_PROBLEM STATEMENT_: Print, exactly as they stand, the lines below from the one that has "black flashlight: 4 -> 2" to the one that has "white capsule: 2 -> 6", inclusive, leaving out the pictures.

--

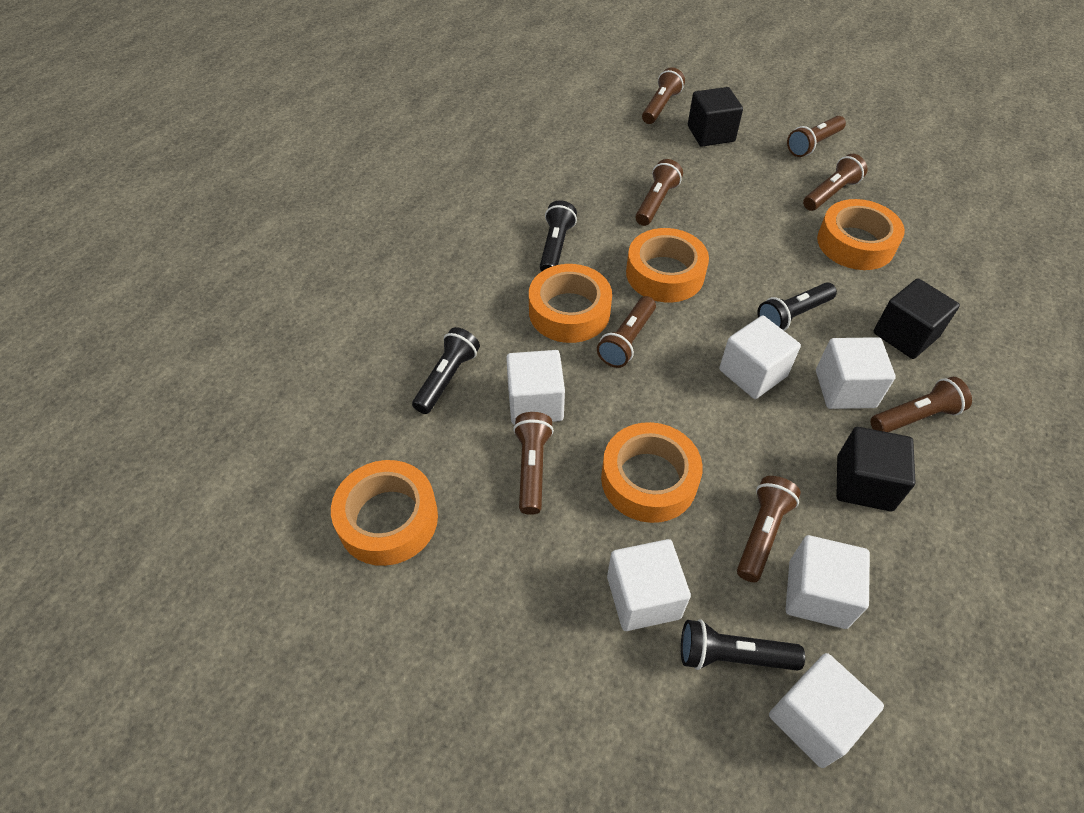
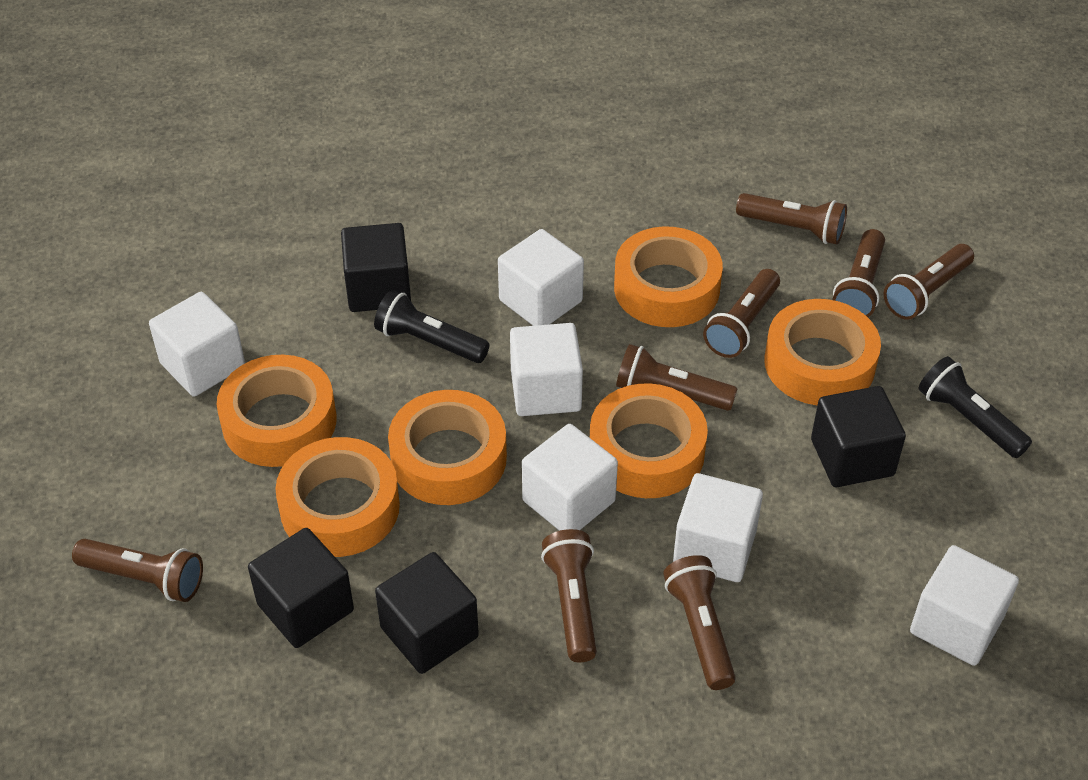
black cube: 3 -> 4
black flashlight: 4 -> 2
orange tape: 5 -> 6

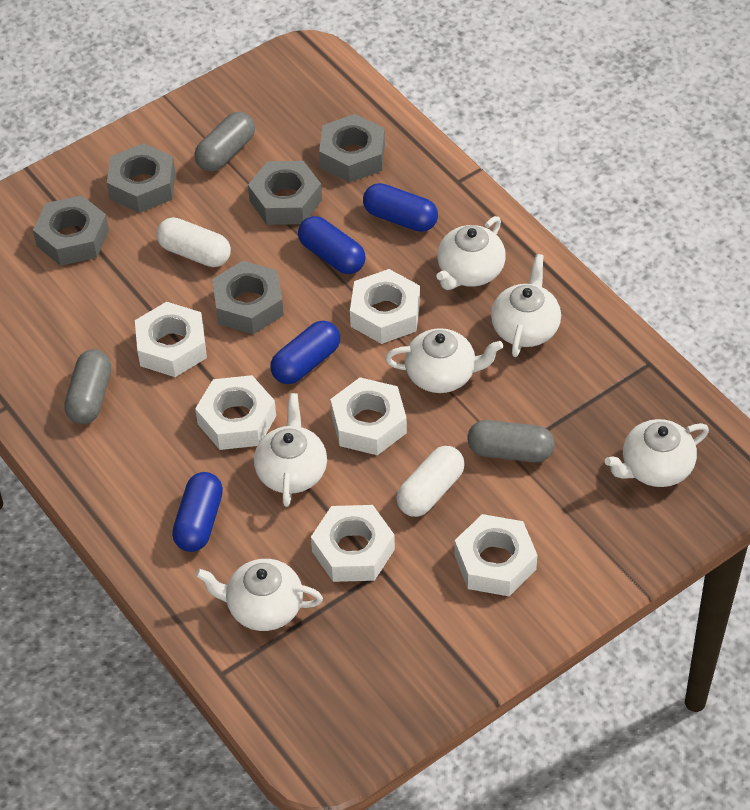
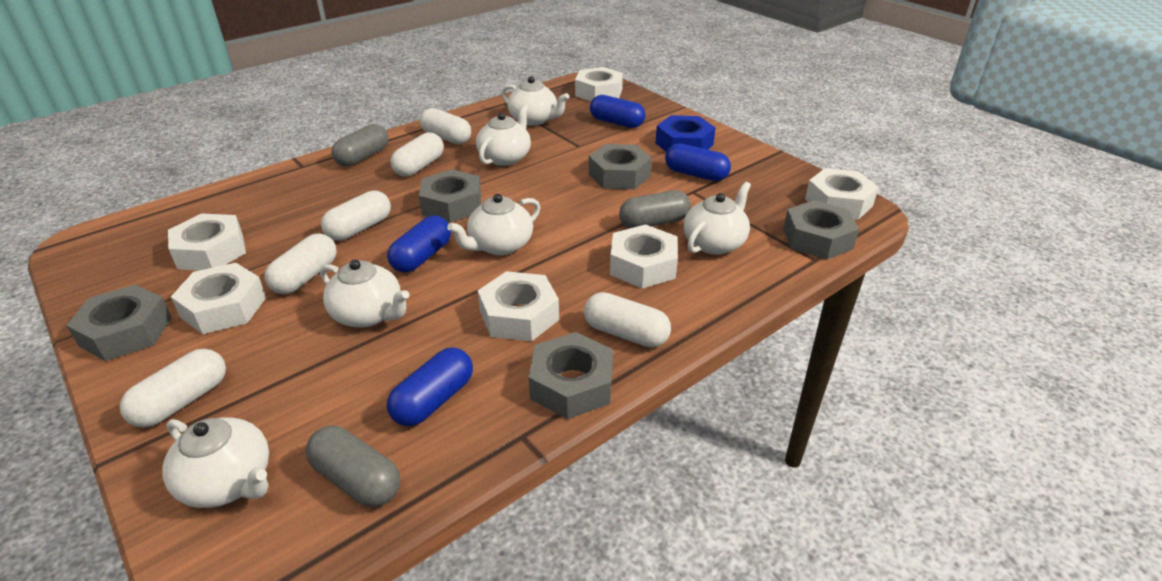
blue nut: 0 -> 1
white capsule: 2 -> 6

--

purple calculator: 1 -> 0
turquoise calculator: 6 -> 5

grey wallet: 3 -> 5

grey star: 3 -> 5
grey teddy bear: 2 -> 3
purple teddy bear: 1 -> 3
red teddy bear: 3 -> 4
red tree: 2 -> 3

--

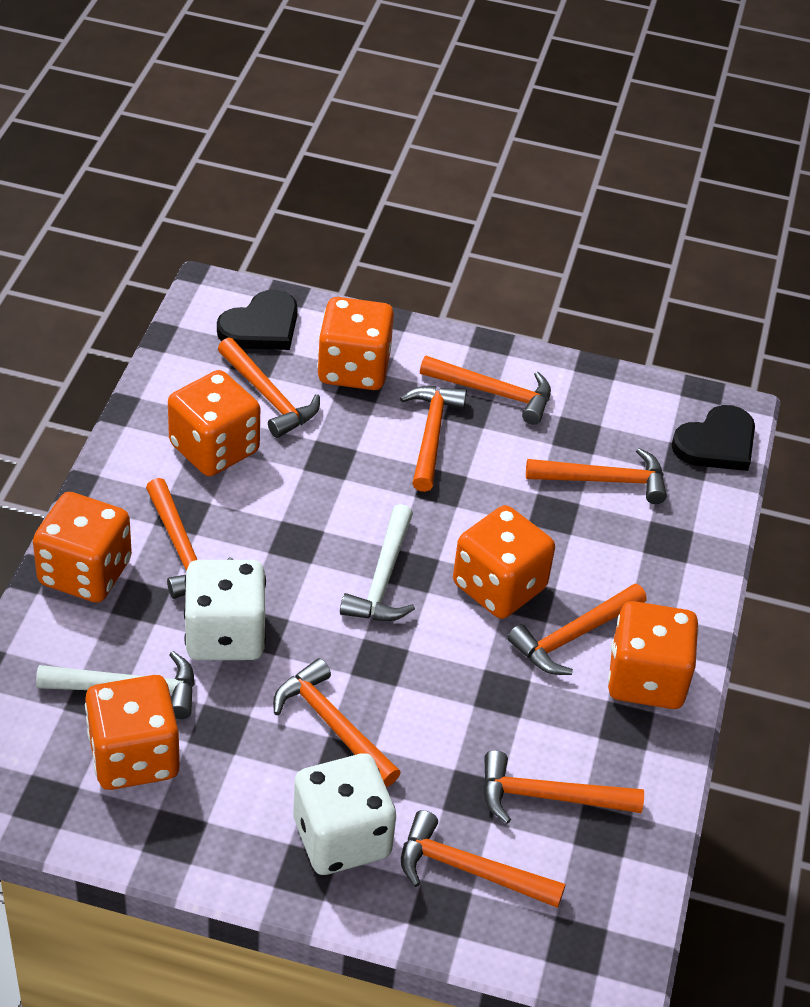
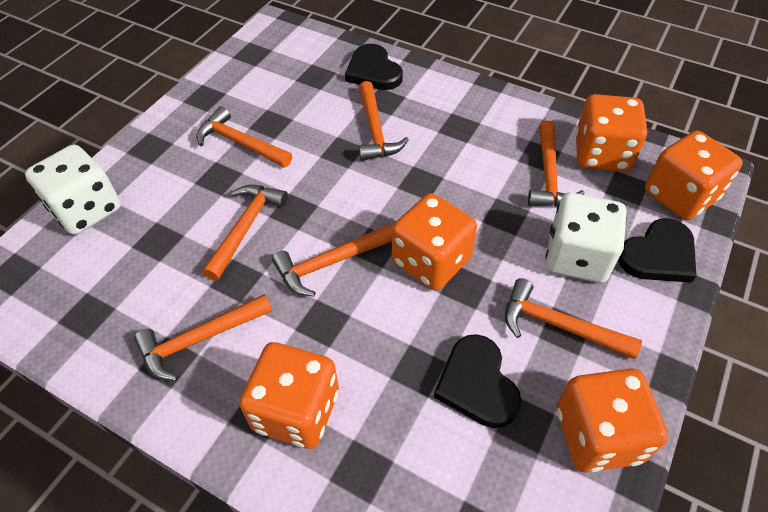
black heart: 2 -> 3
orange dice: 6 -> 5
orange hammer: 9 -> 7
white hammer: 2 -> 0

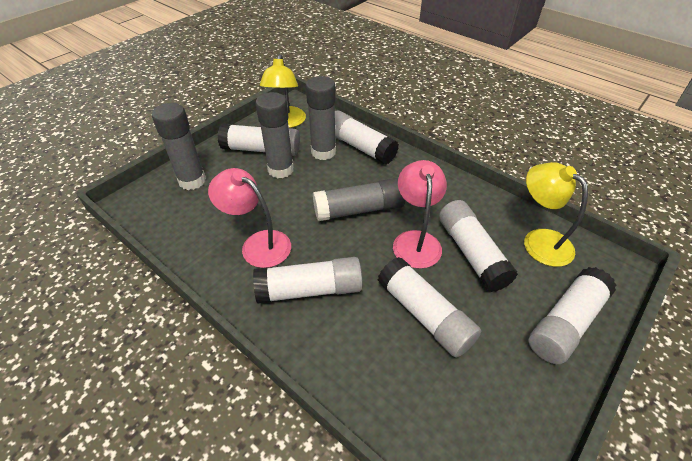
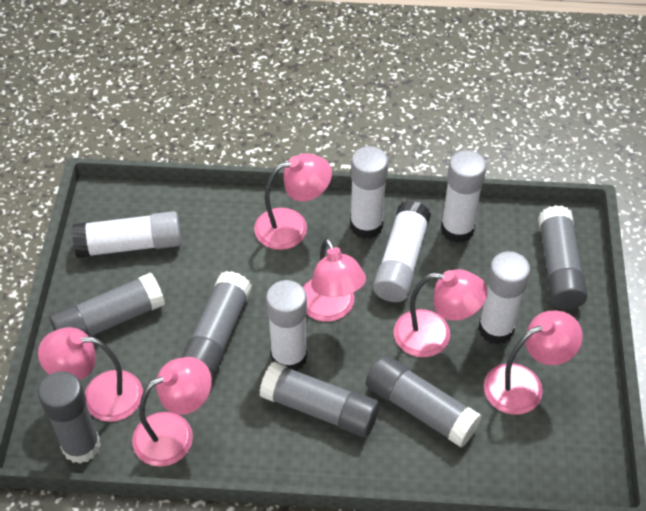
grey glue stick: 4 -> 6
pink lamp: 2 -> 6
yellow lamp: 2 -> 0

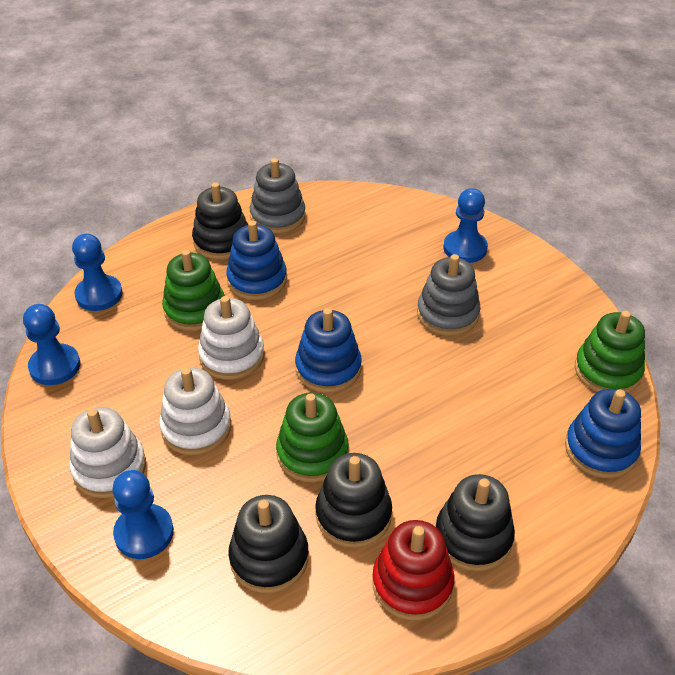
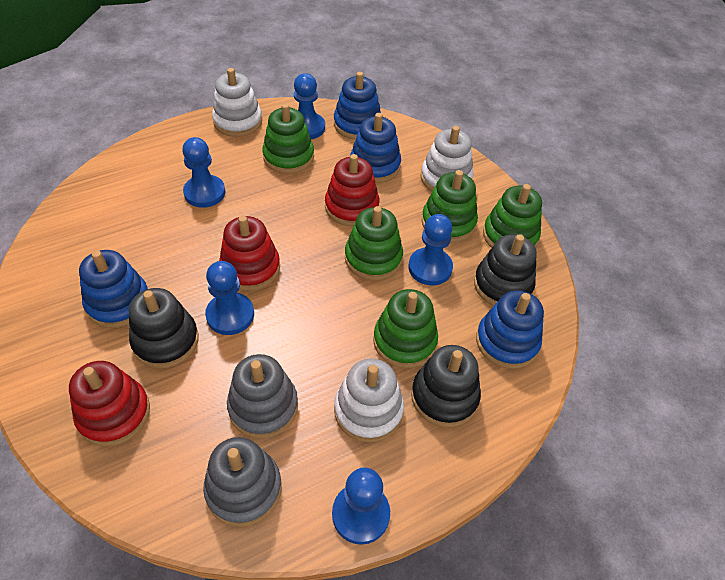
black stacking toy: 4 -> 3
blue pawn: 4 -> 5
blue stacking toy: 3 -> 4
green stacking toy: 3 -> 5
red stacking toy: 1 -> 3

--

_REPLY_:
black flashlight: 4 -> 2
orange tape: 5 -> 6

blue nut: 0 -> 1
white capsule: 2 -> 6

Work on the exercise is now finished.